- Data for review -
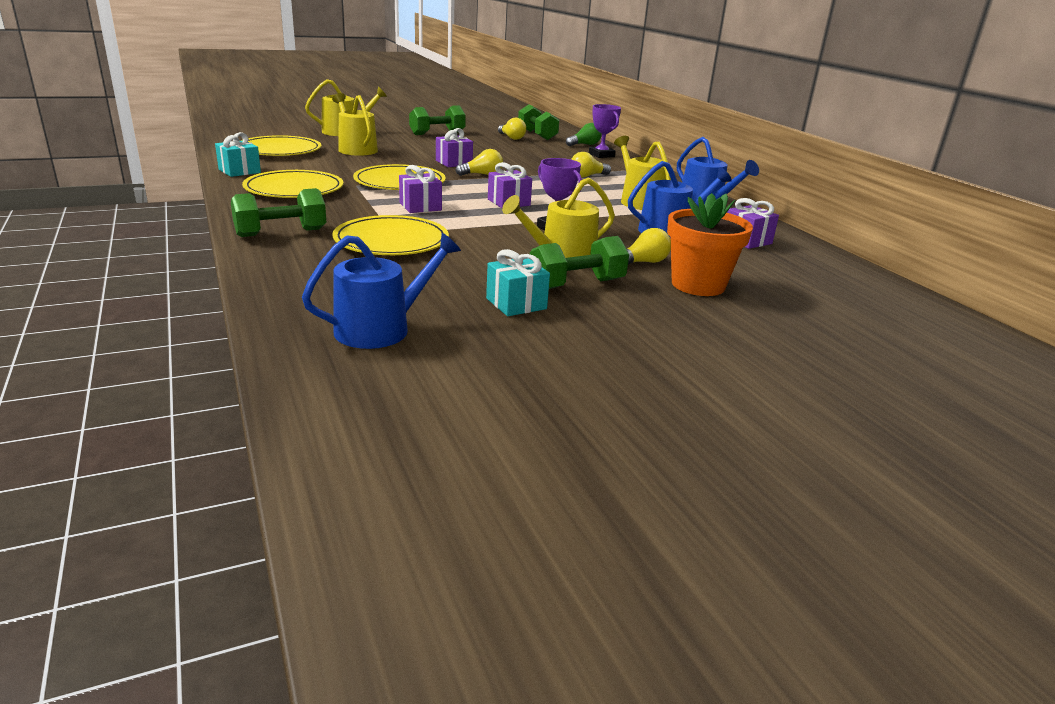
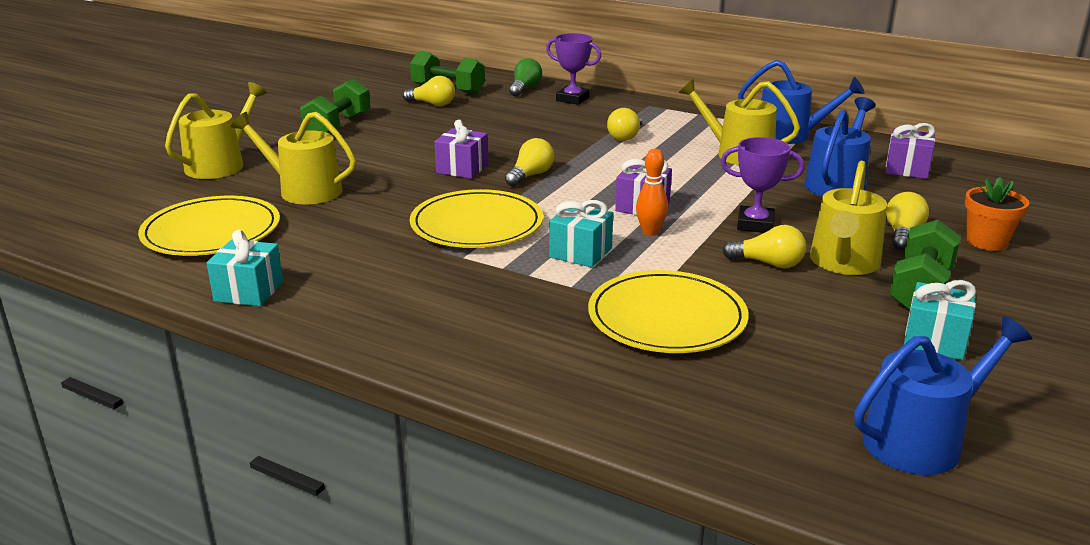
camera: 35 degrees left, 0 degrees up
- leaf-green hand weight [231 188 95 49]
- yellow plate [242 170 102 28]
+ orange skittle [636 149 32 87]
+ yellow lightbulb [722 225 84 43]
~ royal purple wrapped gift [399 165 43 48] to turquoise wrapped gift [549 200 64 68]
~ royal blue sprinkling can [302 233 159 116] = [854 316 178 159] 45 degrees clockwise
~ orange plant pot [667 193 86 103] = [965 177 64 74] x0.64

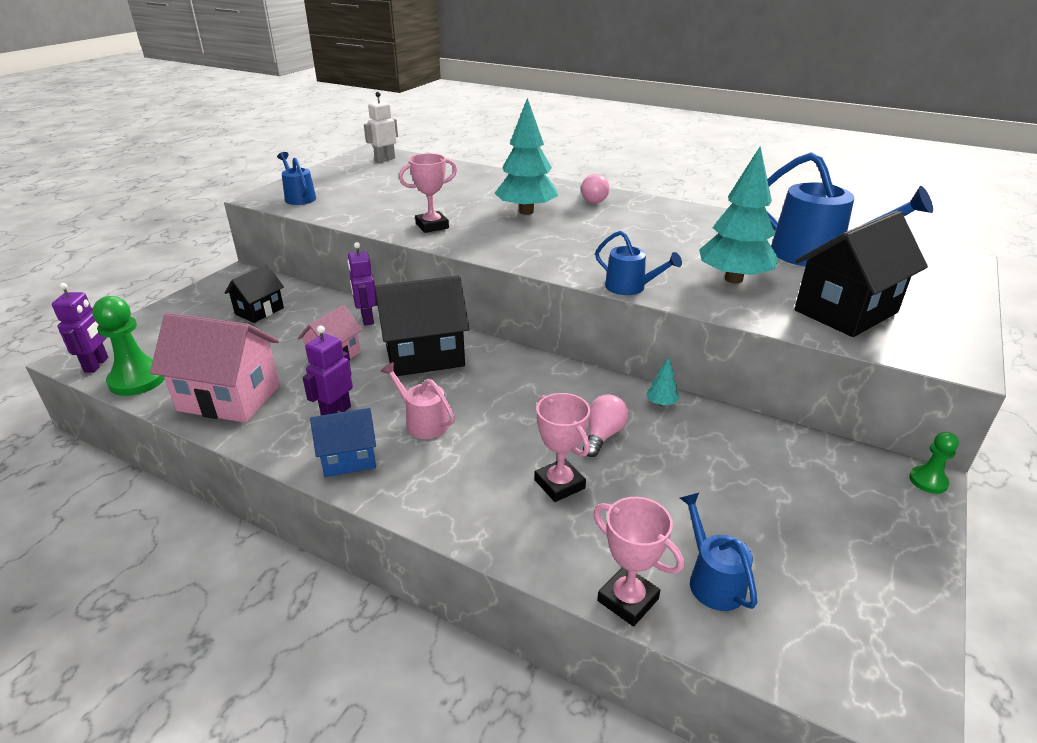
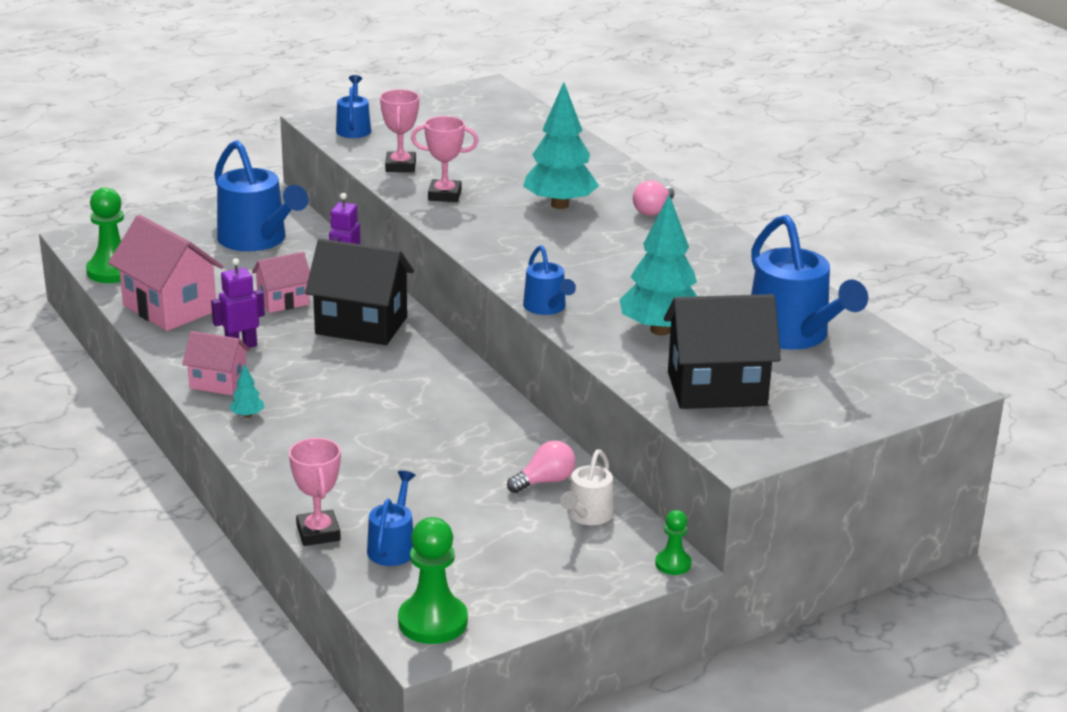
camera: 30 degrees right, 5 degrees down
- royal purple robot figure [52 283 56 90]
- snow-white robot figure [364 92 34 70]
- pink sprinkling can [380 362 75 77]
+ leaf-green chess pawn [398 517 70 127]
+ snow-white sprinkling can [560 449 54 76]
~ pink award cup [534 393 56 109] to [380 89 39 83]
~ pink lightbulb [583 394 45 63] to [507 440 69 53]
~ turquoise toy tree [646 357 34 49] to [229 364 35 54]
~ ebony house [225 264 59 59] to royal blue sprinkling can [214 140 95 111]
~ royal blue house [310 408 66 69] to pink house [182 331 68 64]

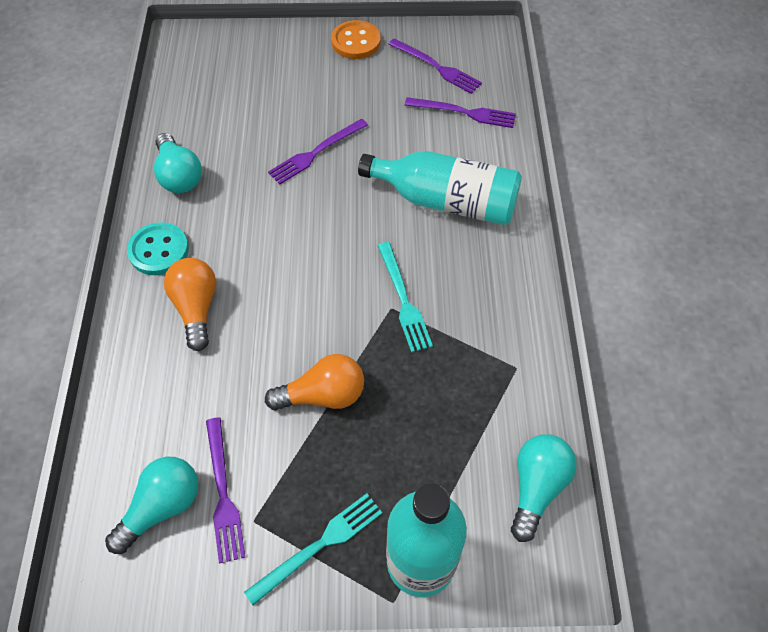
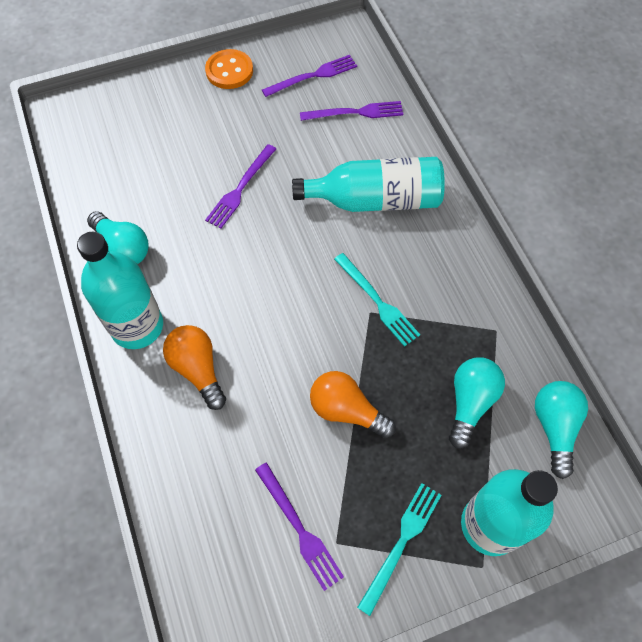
camera: 20 degrees left, 5 degrees up
~ turquoise lightbulb [105 457 94 97] to [449 357 56 92]
~ turquoise sewing button [127 222 62 53] to turquoise bottle [77 232 86 117]
~ orange lightbulb [265 354 99 56] = [310 371 86 67] 120 degrees counterclockwise
~ royal purple dinner fork [388 38 94 56] = [262 55 95 42] 45 degrees counterclockwise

- What to work on -
With pictures omitted, copy exactly the lines from the one containing "- leaf-green hand weight [231 188 95 49]" through the final line of the listing, both included.

- Finished exercise -
- leaf-green hand weight [231 188 95 49]
- yellow plate [242 170 102 28]
+ orange skittle [636 149 32 87]
+ yellow lightbulb [722 225 84 43]
~ royal purple wrapped gift [399 165 43 48] to turquoise wrapped gift [549 200 64 68]
~ royal blue sprinkling can [302 233 159 116] = [854 316 178 159] 45 degrees clockwise
~ orange plant pot [667 193 86 103] = [965 177 64 74] x0.64

camera: 30 degrees right, 5 degrees down
- royal purple robot figure [52 283 56 90]
- snow-white robot figure [364 92 34 70]
- pink sprinkling can [380 362 75 77]
+ leaf-green chess pawn [398 517 70 127]
+ snow-white sprinkling can [560 449 54 76]
~ pink award cup [534 393 56 109] to [380 89 39 83]
~ pink lightbulb [583 394 45 63] to [507 440 69 53]
~ turquoise toy tree [646 357 34 49] to [229 364 35 54]
~ ebony house [225 264 59 59] to royal blue sprinkling can [214 140 95 111]
~ royal blue house [310 408 66 69] to pink house [182 331 68 64]

camera: 20 degrees left, 5 degrees up
~ turquoise lightbulb [105 457 94 97] to [449 357 56 92]
~ turquoise sewing button [127 222 62 53] to turquoise bottle [77 232 86 117]
~ orange lightbulb [265 354 99 56] = [310 371 86 67] 120 degrees counterclockwise
~ royal purple dinner fork [388 38 94 56] = [262 55 95 42] 45 degrees counterclockwise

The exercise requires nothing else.